START MATERIAL SUPPLIED
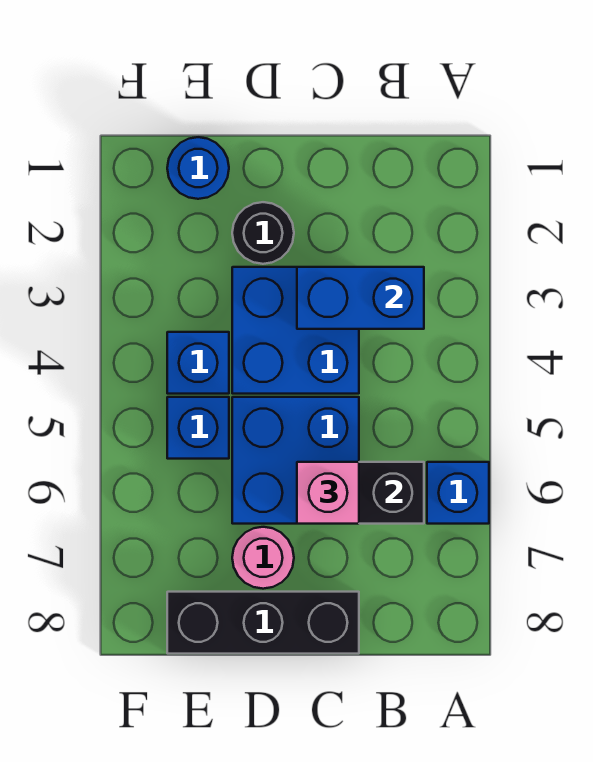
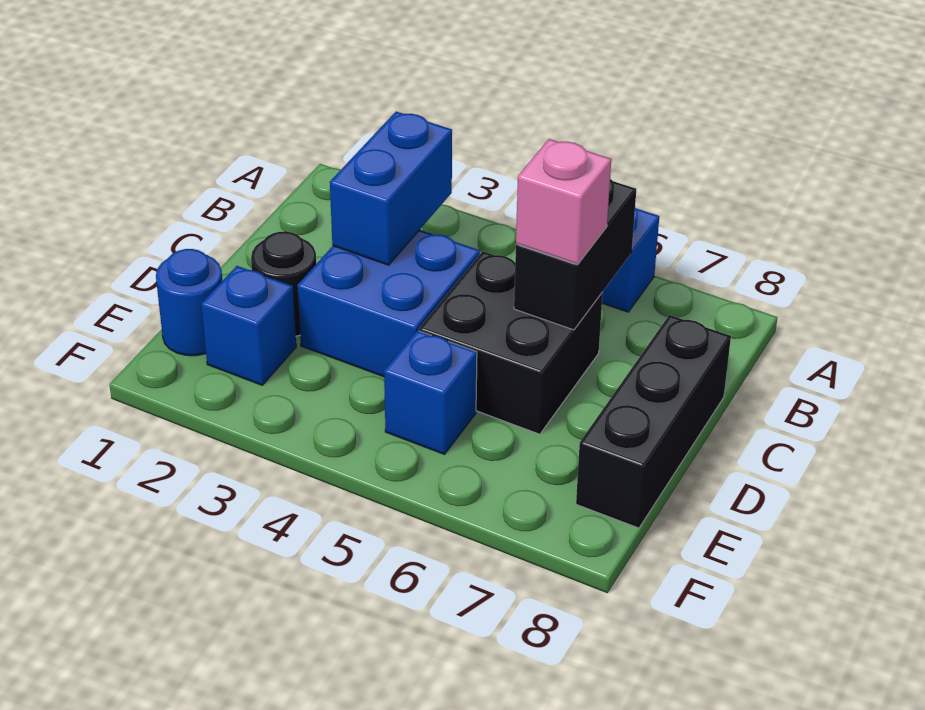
blue brick C5:D6 level 1 -> black brick C5:D6 level 1
pink round brick D7 level 1 -> none
blue brick E4 level 1 -> blue brick E2 level 1

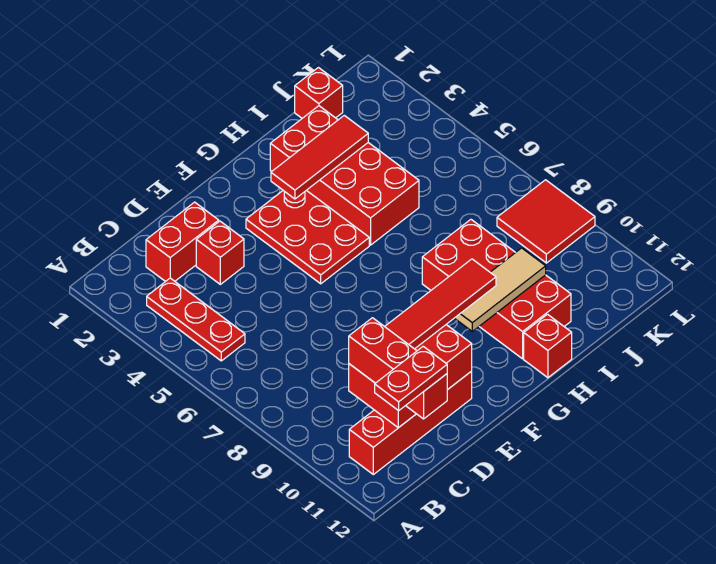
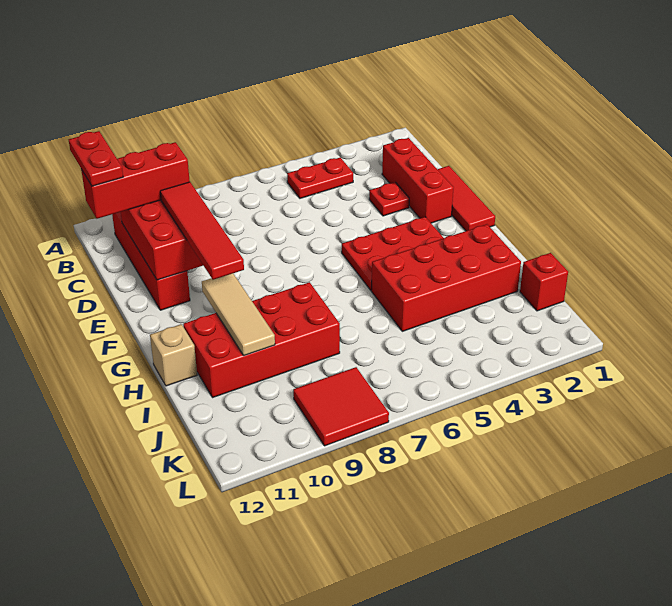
red plate B3:B5 level 1 -> red plate B4:B5 level 1
red brick C2:D2 level 1 -> red brick C2:E2 level 1
red brick D3 level 1 -> red plate D3 level 1
red tile G3:I3 level 2 -> red tile D1:F1 level 1
red brick H12 level 1 -> tan brick H12 level 1

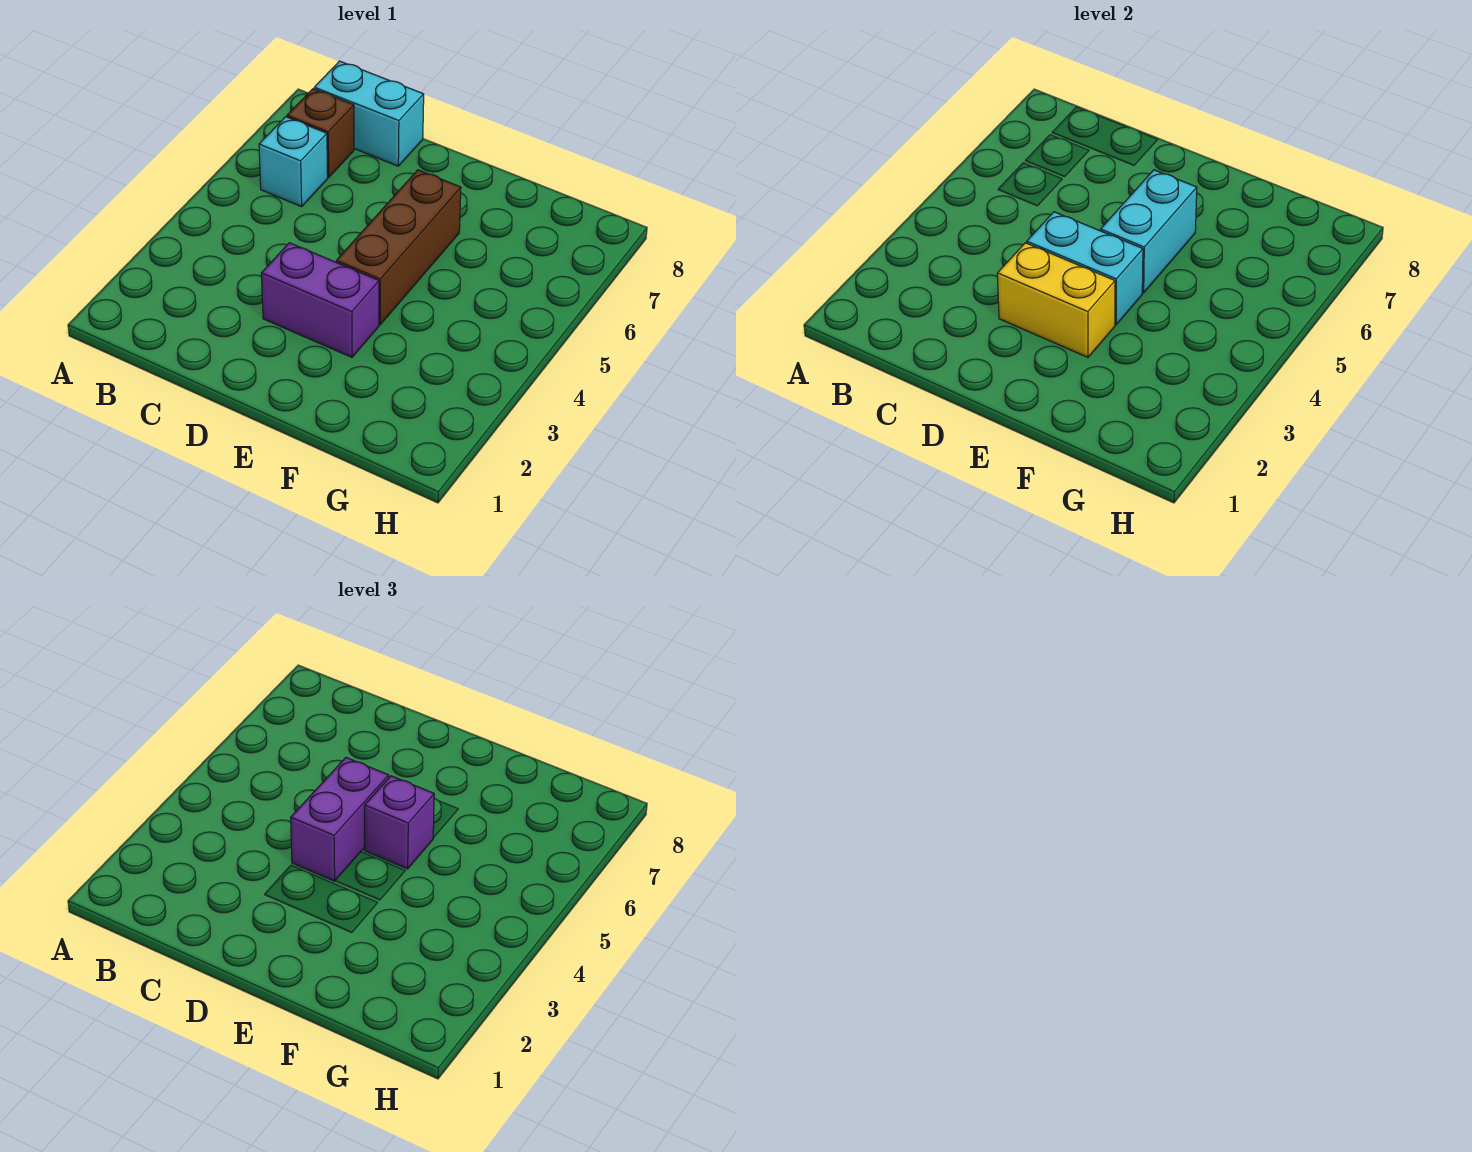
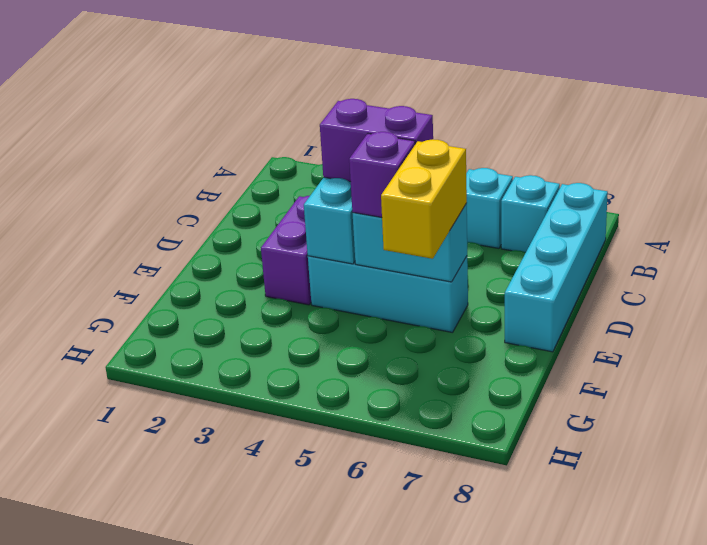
brown brick B7 level 1 -> cyan brick B7 level 1
cyan brick B8:C8 level 1 -> cyan brick B8:E8 level 1
yellow brick D3:E3 level 2 -> yellow brick E6:F6 level 3
brown brick E4:E6 level 1 -> cyan brick E4:E6 level 1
END MATERIAL SUPPLIED
A line qualifies when it holds the word "brown"; report all qualifying lines from the records above.

brown brick B7 level 1 -> cyan brick B7 level 1
brown brick E4:E6 level 1 -> cyan brick E4:E6 level 1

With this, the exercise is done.